● Your task
Copy the listing in full and exactly, omitting its images.

● Source material
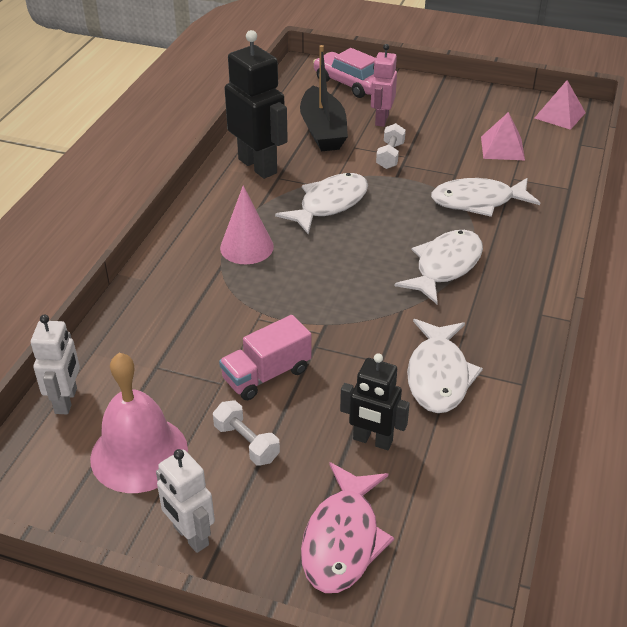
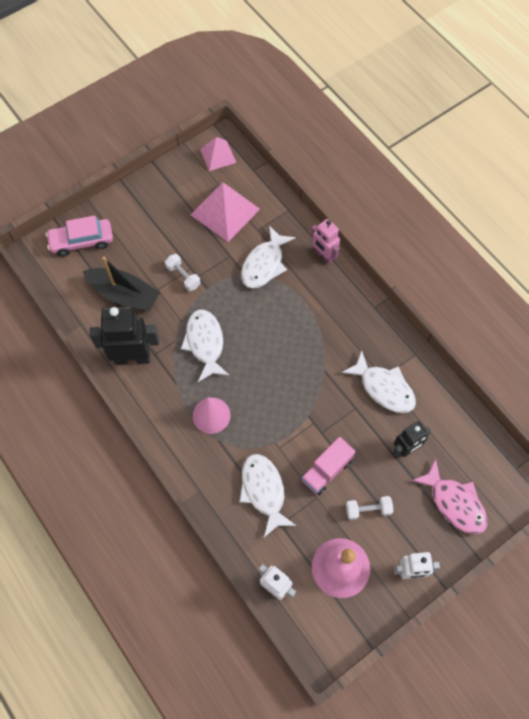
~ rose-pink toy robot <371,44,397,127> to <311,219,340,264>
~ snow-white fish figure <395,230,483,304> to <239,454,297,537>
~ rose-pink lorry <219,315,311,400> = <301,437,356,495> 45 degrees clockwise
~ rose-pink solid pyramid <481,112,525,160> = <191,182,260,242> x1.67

● Response to the exercise
~ rose-pink toy robot <371,44,397,127> to <311,219,340,264>
~ snow-white fish figure <395,230,483,304> to <239,454,297,537>
~ rose-pink lorry <219,315,311,400> = <301,437,356,495> 45 degrees clockwise
~ rose-pink solid pyramid <481,112,525,160> = <191,182,260,242> x1.67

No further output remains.